* Problem requirements *
State how many lines of the records contain the string "kern", counting only matches with the same case, and give only the number.

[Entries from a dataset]
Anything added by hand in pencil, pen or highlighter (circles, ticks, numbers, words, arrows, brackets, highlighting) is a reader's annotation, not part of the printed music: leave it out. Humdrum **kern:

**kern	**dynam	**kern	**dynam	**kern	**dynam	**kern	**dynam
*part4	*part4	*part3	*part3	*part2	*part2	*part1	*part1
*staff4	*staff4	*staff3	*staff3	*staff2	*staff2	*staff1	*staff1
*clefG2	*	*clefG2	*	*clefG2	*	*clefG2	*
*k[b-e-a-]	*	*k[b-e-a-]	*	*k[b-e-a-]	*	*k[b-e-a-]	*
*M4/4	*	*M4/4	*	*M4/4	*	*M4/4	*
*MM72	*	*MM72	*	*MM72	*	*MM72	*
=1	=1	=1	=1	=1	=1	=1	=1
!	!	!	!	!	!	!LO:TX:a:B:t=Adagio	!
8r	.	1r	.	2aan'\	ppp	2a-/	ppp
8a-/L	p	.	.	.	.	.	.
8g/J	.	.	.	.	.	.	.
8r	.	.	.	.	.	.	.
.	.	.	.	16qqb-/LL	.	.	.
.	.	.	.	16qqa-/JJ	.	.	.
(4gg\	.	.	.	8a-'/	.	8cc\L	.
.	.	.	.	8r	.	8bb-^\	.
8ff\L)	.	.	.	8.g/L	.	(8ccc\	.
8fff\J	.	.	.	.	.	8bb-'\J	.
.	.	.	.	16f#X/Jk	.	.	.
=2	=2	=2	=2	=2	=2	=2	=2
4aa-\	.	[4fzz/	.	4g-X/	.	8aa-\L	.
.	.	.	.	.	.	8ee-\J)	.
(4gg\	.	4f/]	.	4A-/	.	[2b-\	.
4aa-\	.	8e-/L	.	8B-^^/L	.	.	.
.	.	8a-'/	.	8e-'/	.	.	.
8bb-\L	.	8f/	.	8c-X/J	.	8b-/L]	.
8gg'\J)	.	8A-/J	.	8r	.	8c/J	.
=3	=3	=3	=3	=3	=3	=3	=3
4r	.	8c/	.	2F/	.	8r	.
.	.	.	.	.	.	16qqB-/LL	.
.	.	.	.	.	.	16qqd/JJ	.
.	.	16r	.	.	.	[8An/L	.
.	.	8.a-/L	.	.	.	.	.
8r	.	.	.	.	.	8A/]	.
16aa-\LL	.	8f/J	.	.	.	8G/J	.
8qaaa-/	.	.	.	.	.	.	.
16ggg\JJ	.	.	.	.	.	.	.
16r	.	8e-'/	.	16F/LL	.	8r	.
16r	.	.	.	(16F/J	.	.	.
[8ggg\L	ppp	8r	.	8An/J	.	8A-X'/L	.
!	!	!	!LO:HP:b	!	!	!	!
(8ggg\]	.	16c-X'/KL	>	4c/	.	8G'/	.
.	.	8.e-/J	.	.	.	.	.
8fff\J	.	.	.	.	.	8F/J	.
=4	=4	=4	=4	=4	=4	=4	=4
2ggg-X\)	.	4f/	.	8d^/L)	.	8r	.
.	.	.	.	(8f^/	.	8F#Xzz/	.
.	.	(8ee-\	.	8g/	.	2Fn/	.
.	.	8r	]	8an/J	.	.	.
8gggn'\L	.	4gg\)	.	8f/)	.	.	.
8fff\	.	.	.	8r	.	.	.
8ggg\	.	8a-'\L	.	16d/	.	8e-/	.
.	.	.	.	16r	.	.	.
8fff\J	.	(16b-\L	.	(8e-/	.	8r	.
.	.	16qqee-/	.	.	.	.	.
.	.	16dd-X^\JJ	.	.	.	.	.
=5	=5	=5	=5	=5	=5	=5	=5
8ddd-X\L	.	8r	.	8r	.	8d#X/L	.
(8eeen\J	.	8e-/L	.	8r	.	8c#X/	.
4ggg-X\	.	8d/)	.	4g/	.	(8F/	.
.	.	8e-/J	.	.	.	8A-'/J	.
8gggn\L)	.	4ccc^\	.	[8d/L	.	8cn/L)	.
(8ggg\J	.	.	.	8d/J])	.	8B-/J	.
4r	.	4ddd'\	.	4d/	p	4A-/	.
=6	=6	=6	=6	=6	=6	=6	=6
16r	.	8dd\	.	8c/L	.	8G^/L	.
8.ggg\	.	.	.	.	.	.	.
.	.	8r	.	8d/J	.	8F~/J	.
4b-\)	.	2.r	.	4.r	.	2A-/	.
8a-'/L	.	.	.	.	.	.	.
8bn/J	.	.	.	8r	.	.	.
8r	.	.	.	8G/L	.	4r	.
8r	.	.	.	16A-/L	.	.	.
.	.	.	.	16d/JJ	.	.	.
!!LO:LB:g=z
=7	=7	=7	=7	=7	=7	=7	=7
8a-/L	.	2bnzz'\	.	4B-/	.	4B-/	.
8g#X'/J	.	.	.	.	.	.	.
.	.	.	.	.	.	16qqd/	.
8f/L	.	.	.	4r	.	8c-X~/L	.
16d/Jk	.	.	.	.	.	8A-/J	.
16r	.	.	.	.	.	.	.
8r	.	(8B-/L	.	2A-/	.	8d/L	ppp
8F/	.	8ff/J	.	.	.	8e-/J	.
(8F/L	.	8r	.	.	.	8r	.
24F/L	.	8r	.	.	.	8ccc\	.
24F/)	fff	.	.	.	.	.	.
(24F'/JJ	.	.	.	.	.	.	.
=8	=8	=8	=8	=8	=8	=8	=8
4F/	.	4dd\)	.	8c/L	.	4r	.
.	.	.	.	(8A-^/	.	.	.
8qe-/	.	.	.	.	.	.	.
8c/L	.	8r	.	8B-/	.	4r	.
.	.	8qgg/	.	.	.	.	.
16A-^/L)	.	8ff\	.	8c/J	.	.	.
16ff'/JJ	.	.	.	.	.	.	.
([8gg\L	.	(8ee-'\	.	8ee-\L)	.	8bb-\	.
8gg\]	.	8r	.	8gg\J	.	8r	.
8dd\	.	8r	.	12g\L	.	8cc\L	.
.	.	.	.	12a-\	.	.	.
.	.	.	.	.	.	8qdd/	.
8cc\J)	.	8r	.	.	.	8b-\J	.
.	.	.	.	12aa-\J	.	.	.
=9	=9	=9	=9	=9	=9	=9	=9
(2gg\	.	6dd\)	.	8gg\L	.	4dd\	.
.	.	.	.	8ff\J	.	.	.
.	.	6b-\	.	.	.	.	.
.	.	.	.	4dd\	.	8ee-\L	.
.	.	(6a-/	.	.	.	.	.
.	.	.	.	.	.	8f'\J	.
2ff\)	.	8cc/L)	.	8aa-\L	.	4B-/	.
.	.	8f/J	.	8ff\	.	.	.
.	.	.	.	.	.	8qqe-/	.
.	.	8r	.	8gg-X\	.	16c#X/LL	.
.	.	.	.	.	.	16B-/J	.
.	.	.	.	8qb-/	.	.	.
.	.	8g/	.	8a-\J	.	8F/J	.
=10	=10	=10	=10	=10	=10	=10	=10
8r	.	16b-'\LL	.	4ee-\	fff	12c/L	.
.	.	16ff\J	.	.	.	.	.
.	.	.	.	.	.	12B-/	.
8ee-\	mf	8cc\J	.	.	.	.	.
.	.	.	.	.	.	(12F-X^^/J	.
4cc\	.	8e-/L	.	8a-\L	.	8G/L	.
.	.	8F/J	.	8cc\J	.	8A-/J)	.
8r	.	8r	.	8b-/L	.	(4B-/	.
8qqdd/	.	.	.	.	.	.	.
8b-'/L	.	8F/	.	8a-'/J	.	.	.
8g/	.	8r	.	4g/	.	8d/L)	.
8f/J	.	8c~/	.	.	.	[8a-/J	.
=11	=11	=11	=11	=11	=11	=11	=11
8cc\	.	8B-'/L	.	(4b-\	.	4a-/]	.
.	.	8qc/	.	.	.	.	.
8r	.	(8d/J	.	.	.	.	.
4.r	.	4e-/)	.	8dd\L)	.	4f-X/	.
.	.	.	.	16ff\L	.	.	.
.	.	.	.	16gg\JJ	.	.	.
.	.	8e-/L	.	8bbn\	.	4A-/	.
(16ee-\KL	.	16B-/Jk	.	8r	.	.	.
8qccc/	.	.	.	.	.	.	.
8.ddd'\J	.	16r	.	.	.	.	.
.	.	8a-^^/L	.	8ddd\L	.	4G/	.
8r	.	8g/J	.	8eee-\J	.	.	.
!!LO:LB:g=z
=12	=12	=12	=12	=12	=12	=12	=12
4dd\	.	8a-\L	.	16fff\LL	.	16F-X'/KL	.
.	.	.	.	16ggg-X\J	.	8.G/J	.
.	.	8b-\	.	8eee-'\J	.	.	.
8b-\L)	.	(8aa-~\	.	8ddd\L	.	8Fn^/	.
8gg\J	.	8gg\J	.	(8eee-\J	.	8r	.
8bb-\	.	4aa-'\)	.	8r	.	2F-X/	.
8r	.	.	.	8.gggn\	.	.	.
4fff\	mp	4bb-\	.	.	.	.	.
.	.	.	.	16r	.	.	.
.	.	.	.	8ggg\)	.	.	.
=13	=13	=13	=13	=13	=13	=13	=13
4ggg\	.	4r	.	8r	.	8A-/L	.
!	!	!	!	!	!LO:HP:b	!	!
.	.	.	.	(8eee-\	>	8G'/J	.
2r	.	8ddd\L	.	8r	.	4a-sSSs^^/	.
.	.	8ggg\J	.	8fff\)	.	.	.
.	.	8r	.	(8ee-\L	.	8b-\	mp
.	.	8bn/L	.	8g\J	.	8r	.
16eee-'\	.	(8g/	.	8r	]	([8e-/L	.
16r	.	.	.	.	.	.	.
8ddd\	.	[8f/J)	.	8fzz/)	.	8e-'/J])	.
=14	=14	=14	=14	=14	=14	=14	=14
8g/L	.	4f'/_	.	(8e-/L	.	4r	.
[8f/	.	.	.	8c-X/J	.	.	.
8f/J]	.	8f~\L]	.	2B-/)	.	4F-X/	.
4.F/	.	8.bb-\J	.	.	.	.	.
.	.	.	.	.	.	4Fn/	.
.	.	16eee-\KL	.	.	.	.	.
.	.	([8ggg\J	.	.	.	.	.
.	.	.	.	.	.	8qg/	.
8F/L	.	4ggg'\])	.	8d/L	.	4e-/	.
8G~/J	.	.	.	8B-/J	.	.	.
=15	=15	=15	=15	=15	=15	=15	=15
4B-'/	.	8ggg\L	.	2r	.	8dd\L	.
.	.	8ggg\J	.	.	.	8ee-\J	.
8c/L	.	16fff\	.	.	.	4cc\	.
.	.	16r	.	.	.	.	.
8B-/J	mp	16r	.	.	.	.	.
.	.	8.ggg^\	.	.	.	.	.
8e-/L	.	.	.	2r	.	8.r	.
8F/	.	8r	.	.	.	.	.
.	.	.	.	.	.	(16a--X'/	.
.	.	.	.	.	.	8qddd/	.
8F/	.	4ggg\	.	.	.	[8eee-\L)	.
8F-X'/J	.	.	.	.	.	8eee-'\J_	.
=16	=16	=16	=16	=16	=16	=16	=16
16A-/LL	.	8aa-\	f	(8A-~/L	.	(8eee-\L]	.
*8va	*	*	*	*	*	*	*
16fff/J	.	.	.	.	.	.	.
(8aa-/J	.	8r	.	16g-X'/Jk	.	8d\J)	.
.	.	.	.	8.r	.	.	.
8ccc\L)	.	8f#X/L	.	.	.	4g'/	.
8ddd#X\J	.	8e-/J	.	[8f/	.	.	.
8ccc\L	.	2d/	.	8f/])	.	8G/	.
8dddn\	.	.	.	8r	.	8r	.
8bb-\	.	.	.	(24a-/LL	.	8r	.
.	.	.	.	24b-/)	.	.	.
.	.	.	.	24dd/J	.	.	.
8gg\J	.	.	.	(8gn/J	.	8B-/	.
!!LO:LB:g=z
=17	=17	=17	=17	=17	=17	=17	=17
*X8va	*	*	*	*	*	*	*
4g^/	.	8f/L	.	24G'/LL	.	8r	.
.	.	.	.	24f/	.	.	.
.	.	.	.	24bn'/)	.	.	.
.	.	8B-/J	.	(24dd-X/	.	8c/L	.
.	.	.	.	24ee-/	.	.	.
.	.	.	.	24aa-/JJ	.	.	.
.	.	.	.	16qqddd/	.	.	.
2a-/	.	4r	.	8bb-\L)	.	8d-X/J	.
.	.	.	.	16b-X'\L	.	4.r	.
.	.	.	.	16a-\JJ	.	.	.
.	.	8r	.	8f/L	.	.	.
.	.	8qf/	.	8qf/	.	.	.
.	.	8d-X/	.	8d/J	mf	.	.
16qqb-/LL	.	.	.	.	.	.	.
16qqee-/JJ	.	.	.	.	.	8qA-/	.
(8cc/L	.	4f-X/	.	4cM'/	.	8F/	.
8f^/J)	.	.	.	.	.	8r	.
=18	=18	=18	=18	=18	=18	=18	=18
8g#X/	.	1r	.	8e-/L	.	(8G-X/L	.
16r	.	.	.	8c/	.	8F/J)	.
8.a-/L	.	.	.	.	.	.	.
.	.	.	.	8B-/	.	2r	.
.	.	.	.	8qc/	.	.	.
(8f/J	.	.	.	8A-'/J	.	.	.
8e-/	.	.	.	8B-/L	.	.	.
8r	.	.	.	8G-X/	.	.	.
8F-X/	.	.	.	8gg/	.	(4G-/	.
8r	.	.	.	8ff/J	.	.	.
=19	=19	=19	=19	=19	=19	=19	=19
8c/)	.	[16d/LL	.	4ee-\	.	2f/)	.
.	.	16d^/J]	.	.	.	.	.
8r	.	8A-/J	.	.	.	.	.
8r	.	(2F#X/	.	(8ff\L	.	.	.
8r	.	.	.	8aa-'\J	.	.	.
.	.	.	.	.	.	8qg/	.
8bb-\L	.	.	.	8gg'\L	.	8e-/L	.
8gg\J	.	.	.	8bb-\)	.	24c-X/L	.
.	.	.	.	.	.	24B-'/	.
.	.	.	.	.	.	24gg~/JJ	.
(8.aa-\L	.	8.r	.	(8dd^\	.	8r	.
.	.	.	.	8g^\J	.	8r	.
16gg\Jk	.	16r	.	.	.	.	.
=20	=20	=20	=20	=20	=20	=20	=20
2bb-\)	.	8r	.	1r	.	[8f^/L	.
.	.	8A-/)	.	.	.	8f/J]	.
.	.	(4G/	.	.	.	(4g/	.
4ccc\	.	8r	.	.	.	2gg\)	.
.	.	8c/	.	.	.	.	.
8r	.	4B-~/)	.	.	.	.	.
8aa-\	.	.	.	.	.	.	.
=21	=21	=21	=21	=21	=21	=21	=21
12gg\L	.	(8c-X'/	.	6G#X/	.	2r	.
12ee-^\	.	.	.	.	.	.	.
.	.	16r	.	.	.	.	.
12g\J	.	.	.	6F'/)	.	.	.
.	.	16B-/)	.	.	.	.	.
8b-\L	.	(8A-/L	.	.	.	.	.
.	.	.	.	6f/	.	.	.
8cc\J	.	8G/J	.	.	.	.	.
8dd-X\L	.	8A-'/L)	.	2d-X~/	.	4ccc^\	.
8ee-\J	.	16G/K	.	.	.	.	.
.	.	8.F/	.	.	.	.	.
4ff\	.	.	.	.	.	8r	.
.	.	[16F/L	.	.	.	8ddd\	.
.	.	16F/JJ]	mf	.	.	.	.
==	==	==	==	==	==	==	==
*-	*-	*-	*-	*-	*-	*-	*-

* Full answer *
2